Object correspondence data
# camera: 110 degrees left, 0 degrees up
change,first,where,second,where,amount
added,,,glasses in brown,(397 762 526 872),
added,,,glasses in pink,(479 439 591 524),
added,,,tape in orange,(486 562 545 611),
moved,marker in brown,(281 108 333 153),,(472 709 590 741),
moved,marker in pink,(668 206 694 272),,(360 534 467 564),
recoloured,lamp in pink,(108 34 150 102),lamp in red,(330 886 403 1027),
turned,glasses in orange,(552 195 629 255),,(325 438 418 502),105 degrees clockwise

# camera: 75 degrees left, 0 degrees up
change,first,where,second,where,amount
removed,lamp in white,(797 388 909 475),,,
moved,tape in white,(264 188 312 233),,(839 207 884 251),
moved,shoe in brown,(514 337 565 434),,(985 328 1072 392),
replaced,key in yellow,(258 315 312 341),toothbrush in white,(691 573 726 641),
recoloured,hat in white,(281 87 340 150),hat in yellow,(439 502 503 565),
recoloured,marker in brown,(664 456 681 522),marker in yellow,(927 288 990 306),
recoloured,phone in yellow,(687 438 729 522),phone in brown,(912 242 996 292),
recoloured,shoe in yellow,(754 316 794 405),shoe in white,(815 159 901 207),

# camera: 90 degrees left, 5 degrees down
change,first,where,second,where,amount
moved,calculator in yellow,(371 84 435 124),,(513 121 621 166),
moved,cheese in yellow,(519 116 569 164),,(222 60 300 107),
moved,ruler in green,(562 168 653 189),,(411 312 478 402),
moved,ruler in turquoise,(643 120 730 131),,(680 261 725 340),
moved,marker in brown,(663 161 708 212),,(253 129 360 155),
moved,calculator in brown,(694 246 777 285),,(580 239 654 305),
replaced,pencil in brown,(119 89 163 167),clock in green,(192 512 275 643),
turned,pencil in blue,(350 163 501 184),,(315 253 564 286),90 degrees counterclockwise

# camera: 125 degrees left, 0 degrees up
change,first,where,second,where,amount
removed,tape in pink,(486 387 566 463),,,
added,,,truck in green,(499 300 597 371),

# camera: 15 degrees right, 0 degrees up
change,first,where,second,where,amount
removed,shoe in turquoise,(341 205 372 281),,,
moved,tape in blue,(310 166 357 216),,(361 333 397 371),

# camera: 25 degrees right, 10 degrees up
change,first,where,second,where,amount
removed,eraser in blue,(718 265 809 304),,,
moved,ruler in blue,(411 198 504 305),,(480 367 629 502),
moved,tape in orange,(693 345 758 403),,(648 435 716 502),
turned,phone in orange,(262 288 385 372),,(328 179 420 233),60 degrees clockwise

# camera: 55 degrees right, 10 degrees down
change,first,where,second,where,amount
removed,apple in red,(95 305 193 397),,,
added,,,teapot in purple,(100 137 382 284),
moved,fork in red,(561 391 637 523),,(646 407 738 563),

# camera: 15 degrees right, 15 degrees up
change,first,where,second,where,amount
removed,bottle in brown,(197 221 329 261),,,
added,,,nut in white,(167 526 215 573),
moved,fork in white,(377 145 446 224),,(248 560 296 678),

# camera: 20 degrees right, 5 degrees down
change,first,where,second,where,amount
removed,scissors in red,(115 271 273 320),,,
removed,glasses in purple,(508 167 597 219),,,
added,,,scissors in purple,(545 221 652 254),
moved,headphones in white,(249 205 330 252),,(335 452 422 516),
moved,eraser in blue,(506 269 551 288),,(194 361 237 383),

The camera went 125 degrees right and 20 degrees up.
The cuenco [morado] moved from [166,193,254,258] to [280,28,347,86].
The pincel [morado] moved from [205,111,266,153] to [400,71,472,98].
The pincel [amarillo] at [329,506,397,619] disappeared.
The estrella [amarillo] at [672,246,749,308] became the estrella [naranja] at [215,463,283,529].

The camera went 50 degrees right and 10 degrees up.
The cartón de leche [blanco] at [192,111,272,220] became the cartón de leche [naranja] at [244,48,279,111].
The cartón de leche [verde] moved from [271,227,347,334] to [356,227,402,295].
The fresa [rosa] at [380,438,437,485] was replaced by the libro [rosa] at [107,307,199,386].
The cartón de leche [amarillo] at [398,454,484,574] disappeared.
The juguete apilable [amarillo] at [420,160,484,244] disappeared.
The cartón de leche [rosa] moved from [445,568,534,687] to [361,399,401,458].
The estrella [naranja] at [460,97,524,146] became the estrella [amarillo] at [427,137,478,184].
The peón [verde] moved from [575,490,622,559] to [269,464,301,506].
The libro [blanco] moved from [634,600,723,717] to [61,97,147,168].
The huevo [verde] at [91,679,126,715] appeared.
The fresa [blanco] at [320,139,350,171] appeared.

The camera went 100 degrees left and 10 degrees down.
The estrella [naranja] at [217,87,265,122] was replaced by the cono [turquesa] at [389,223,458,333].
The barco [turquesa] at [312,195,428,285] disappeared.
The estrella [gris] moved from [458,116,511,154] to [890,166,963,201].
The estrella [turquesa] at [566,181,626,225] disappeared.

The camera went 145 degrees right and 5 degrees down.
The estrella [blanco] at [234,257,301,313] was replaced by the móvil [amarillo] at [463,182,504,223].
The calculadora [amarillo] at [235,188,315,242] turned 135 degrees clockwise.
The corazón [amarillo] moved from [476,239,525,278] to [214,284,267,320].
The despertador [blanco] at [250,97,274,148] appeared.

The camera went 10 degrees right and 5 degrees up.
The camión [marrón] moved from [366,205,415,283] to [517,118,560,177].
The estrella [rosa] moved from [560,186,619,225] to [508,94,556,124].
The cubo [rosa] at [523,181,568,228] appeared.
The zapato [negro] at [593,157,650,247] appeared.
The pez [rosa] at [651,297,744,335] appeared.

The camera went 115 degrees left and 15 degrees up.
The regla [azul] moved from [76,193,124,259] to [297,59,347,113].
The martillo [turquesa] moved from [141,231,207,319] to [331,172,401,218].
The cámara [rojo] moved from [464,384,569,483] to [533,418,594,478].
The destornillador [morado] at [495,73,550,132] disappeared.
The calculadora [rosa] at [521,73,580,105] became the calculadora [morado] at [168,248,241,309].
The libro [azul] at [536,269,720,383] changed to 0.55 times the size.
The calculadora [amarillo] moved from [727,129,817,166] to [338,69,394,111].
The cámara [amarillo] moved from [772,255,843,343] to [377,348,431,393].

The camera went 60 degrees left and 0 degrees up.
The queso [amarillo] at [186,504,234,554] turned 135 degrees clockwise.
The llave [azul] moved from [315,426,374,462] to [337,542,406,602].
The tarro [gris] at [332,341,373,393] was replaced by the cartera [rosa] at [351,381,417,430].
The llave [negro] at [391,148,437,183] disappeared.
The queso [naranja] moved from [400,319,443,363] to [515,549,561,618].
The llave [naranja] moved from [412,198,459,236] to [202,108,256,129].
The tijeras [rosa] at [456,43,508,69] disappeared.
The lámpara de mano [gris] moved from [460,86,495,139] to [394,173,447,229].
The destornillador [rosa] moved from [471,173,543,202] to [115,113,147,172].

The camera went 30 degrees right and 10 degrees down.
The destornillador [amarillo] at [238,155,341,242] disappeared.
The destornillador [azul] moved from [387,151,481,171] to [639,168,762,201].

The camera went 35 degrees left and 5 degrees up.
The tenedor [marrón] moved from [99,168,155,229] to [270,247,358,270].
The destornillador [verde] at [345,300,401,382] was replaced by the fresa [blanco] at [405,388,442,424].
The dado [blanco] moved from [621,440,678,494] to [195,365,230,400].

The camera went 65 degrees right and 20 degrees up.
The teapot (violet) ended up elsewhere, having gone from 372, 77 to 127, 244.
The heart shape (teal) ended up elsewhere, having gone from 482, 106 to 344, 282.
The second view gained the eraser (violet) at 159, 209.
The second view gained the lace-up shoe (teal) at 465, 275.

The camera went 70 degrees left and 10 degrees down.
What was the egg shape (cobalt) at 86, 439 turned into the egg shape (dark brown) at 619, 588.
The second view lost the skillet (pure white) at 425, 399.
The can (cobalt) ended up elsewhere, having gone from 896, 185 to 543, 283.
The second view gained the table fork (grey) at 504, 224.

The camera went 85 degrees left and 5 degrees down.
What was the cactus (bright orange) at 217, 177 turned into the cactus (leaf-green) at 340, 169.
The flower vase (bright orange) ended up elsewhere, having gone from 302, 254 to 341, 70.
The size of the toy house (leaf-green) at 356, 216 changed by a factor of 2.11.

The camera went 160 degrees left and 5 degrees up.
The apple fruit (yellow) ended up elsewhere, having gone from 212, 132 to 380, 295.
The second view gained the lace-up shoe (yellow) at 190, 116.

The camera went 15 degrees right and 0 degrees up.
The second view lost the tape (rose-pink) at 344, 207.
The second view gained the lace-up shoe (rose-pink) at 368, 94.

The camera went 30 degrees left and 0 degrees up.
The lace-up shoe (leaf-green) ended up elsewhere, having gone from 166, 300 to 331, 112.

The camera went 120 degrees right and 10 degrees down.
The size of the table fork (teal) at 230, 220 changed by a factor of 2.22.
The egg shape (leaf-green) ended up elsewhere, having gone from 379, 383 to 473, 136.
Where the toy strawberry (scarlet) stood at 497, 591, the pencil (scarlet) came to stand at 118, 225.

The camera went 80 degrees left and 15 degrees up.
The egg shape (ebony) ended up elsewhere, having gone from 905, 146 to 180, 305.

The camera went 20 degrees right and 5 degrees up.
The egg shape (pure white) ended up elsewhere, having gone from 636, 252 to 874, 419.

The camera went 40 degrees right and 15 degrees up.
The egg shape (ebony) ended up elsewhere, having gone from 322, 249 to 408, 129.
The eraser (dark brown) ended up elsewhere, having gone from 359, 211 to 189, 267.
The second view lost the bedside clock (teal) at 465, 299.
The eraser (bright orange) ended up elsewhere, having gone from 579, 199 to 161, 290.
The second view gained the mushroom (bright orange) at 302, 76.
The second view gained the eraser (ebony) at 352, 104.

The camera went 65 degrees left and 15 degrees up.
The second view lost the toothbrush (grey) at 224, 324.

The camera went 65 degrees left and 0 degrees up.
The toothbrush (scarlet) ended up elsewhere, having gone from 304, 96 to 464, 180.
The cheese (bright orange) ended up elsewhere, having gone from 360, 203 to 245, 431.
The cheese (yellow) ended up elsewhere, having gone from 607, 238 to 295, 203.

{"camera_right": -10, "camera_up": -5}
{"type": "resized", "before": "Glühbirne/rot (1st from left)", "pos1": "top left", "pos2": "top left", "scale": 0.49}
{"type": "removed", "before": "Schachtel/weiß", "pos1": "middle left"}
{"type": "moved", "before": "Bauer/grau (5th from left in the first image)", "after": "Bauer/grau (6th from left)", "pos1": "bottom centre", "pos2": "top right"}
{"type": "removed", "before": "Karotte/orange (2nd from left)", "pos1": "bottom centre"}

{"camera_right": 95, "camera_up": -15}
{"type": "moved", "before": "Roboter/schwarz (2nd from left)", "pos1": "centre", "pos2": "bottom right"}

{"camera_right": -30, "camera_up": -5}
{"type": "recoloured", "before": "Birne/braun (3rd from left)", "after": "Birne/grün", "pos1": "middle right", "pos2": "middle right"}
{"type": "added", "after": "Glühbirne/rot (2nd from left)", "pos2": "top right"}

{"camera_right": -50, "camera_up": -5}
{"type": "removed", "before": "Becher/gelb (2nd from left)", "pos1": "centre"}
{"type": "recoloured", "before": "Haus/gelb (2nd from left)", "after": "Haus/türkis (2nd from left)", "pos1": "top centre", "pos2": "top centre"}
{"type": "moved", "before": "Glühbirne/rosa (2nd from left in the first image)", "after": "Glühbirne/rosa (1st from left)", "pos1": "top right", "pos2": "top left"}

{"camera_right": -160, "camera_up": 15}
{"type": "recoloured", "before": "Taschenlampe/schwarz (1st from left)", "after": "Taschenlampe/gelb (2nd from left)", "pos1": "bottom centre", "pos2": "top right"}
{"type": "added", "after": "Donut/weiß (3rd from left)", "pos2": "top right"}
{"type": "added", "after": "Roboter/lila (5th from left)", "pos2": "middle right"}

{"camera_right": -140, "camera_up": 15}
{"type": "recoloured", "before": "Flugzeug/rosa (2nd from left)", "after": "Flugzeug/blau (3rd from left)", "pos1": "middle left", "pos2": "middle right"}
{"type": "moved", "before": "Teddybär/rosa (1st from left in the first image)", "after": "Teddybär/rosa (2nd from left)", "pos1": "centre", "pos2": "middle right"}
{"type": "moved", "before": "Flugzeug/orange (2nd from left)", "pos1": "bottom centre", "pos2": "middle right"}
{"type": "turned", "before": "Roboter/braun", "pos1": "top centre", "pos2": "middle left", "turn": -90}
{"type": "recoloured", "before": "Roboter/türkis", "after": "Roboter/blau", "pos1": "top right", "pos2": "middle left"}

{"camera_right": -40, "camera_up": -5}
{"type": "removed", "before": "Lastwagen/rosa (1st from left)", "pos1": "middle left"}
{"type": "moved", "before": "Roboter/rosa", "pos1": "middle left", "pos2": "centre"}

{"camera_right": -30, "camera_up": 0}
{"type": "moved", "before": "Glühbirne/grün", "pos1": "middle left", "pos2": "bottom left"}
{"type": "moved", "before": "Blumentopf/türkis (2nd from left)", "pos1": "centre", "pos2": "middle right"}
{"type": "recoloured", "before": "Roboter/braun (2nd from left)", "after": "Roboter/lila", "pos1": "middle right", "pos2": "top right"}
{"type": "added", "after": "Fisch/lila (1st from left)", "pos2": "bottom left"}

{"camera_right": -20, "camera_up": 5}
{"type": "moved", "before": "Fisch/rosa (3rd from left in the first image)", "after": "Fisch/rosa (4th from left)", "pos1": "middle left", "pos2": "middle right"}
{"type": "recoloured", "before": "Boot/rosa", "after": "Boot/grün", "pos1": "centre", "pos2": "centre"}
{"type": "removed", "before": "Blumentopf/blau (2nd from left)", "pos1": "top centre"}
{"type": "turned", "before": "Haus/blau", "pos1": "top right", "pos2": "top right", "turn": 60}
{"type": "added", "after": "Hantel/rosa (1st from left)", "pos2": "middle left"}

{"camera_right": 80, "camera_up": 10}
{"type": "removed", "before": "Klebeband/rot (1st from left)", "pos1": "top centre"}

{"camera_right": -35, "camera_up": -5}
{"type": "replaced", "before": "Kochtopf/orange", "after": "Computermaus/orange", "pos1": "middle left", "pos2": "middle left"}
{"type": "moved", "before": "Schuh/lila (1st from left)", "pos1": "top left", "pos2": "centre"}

• [Exercise details]
Taking the entries above, restate exactly those lines that fall between the line with "The teapot (violet)" and the line with "The second view gained the eraser (violet)", keeping both of those lines too.

• [Answer to this task]
The teapot (violet) ended up elsewhere, having gone from 372, 77 to 127, 244.
The heart shape (teal) ended up elsewhere, having gone from 482, 106 to 344, 282.
The second view gained the eraser (violet) at 159, 209.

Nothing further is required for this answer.